## WHAT THIS TASK INVOLVES
Your answer must be an exact copy of the entries below, with no pictures in it.
- Opening Delimiter -
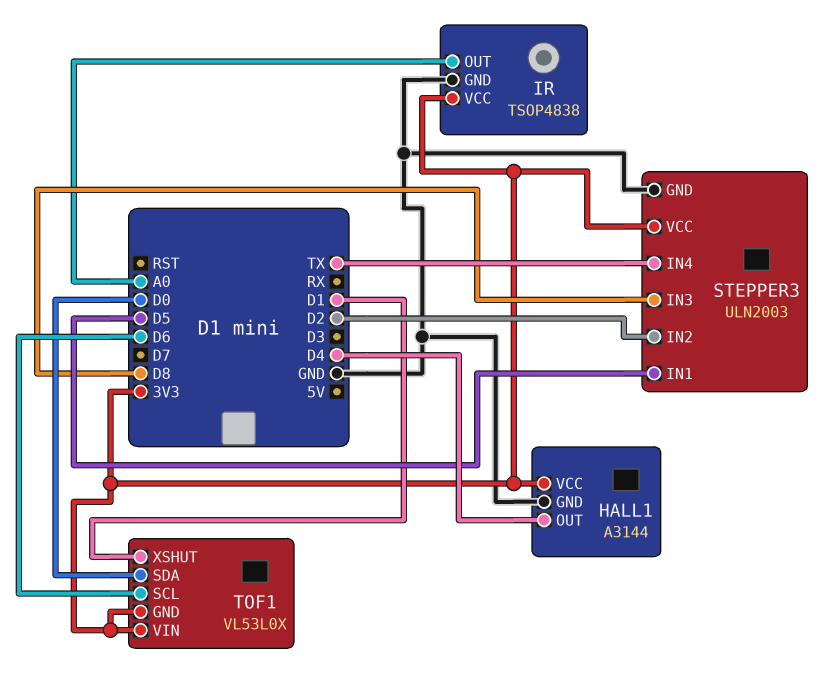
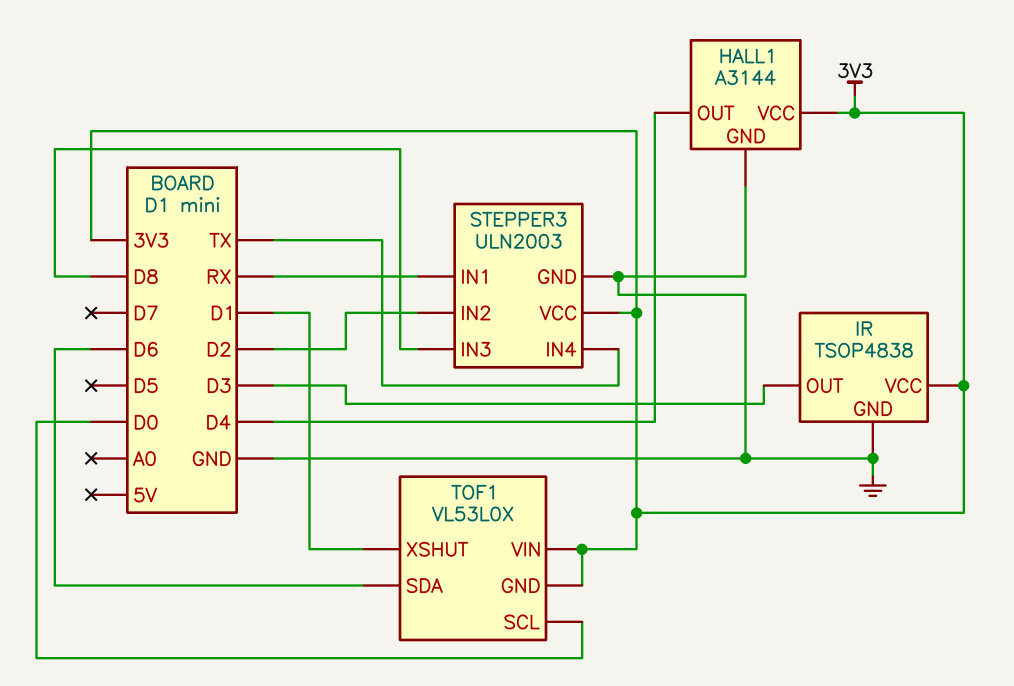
IR pin OUT: A0 -> D3
STEPPER3 pin IN1: D5 -> RX
TOF1 pin SCL: D6 -> D0
TOF1 pin SDA: D0 -> D6

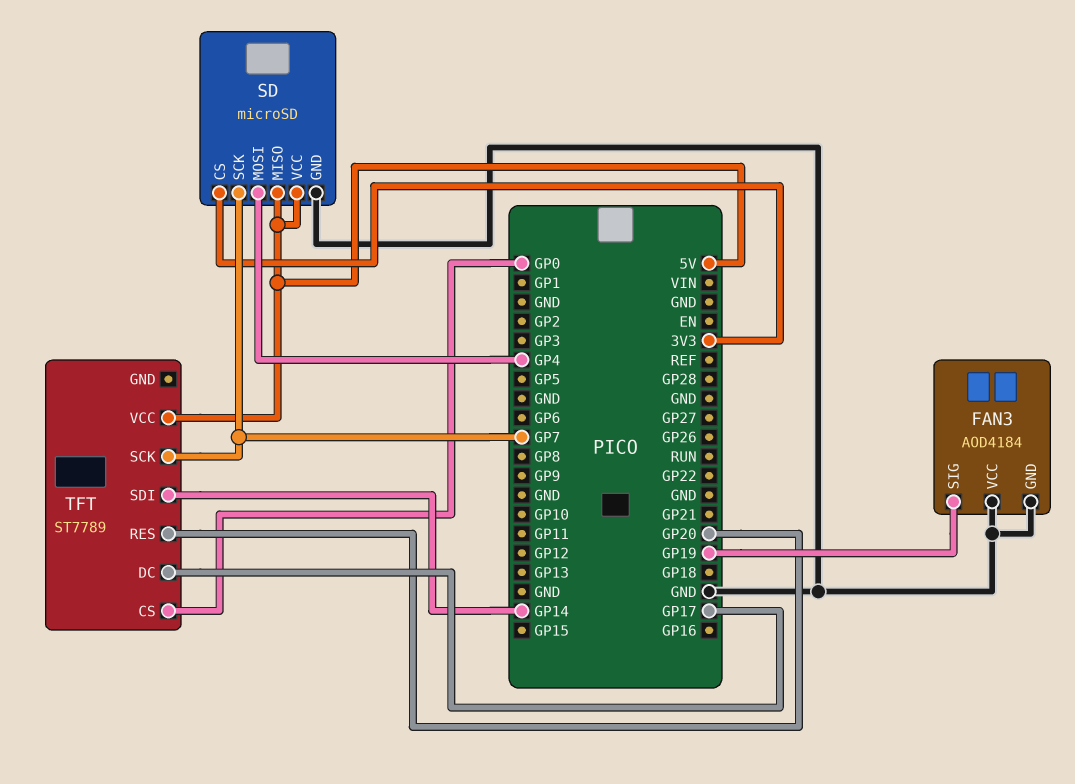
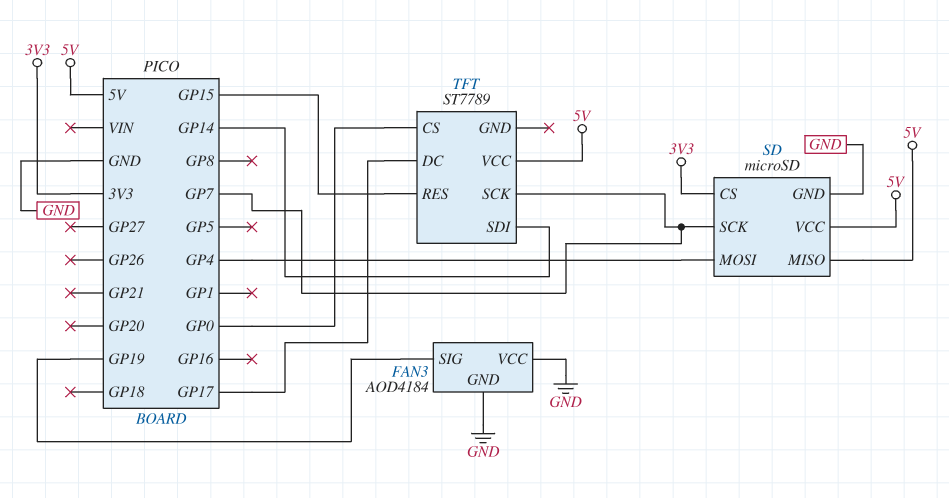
TFT pin RES: GP20 -> GP15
- Closing Delimiter -
## RESULT FOR THIS EXERCISE
IR pin OUT: A0 -> D3
STEPPER3 pin IN1: D5 -> RX
TOF1 pin SCL: D6 -> D0
TOF1 pin SDA: D0 -> D6

TFT pin RES: GP20 -> GP15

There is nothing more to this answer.